WORK INSTRUCTION: Word for word, repeat all the entries below, but without the pictures.
§
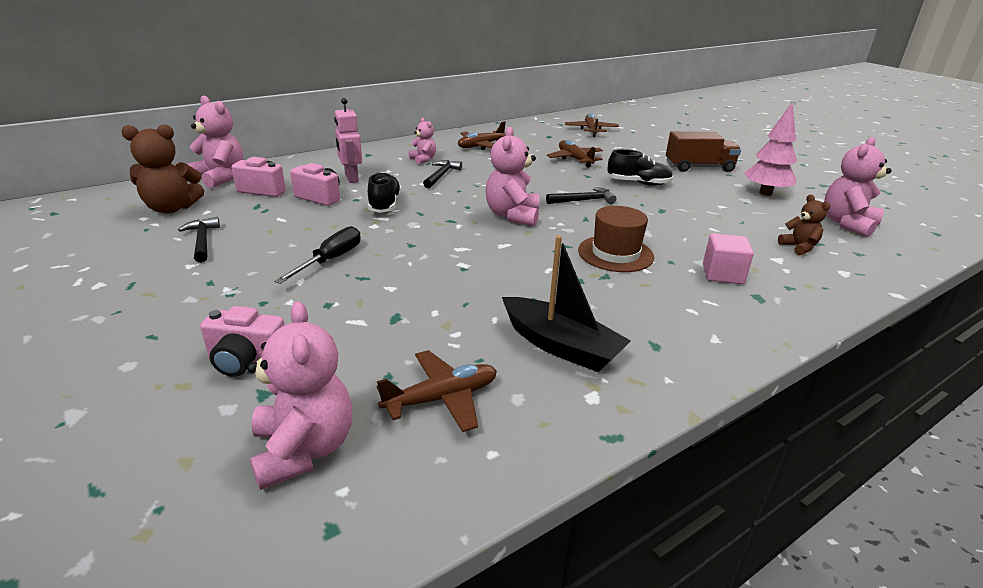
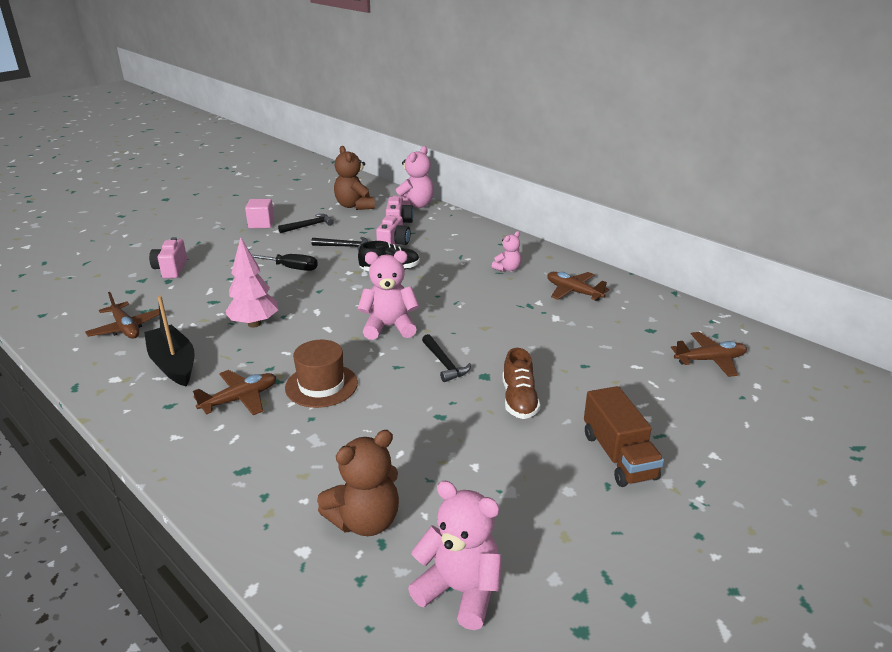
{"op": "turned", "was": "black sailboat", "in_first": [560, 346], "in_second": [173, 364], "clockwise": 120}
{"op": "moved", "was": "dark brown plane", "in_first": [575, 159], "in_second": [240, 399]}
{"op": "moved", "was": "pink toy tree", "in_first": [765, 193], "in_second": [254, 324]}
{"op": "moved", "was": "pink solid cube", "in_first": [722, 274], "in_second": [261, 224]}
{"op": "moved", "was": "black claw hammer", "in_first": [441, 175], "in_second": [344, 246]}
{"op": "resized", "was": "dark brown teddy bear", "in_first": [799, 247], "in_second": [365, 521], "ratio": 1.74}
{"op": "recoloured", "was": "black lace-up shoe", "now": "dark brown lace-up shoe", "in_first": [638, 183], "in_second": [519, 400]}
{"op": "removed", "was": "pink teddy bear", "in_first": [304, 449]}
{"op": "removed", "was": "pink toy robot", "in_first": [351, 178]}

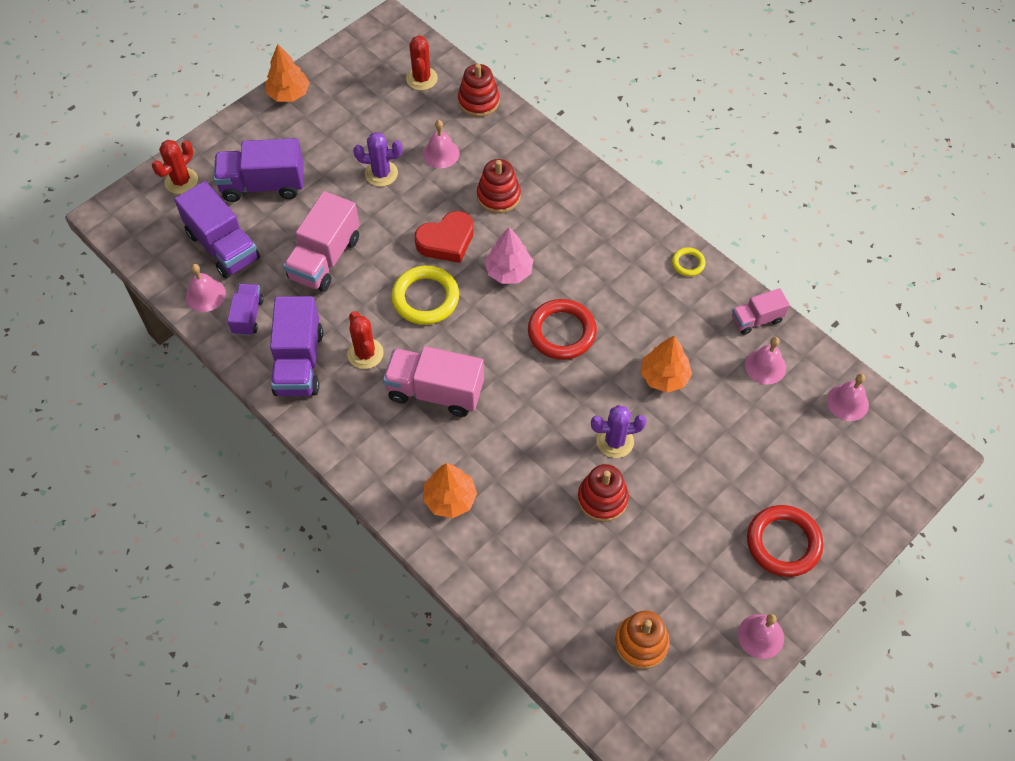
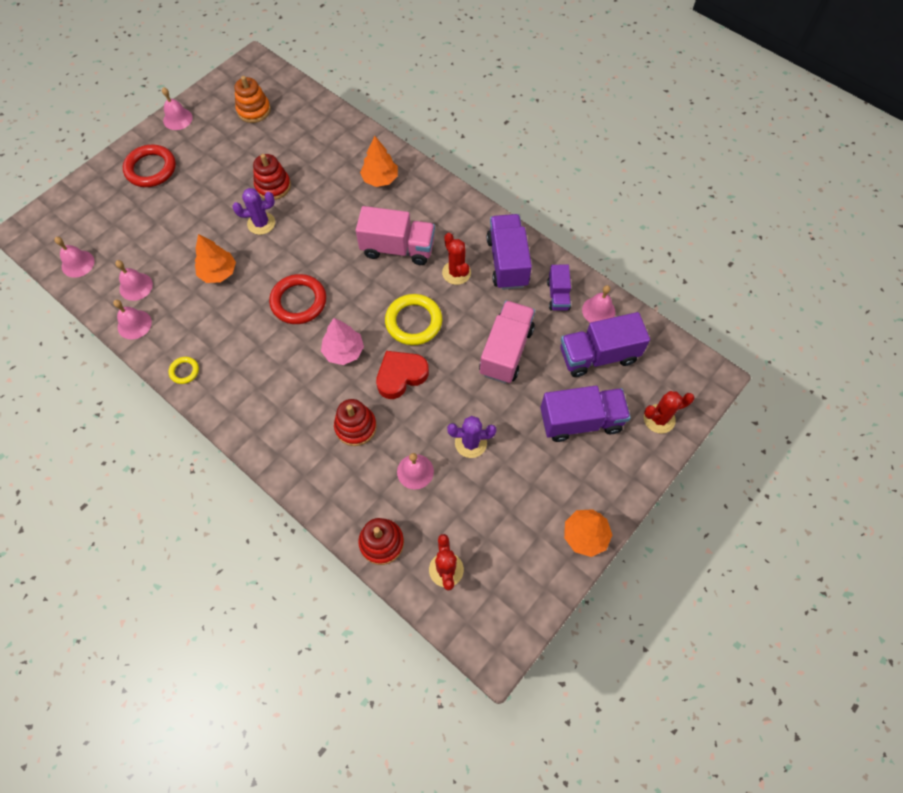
{"op": "replaced", "was": "pink lorry", "now": "pink hand bell", "in_first": [756, 319], "in_second": [134, 324]}
{"op": "turned", "was": "purple lorry", "in_first": [223, 246], "in_second": [598, 355], "clockwise": -60}
{"op": "turned", "was": "red prickly plant", "in_first": [181, 181], "in_second": [659, 419], "clockwise": 45}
§
WRITTEN ANSWER:
{"op": "turned", "was": "black sailboat", "in_first": [560, 346], "in_second": [173, 364], "clockwise": 120}
{"op": "moved", "was": "dark brown plane", "in_first": [575, 159], "in_second": [240, 399]}
{"op": "moved", "was": "pink toy tree", "in_first": [765, 193], "in_second": [254, 324]}
{"op": "moved", "was": "pink solid cube", "in_first": [722, 274], "in_second": [261, 224]}
{"op": "moved", "was": "black claw hammer", "in_first": [441, 175], "in_second": [344, 246]}
{"op": "resized", "was": "dark brown teddy bear", "in_first": [799, 247], "in_second": [365, 521], "ratio": 1.74}
{"op": "recoloured", "was": "black lace-up shoe", "now": "dark brown lace-up shoe", "in_first": [638, 183], "in_second": [519, 400]}
{"op": "removed", "was": "pink teddy bear", "in_first": [304, 449]}
{"op": "removed", "was": "pink toy robot", "in_first": [351, 178]}

{"op": "replaced", "was": "pink lorry", "now": "pink hand bell", "in_first": [756, 319], "in_second": [134, 324]}
{"op": "turned", "was": "purple lorry", "in_first": [223, 246], "in_second": [598, 355], "clockwise": -60}
{"op": "turned", "was": "red prickly plant", "in_first": [181, 181], "in_second": [659, 419], "clockwise": 45}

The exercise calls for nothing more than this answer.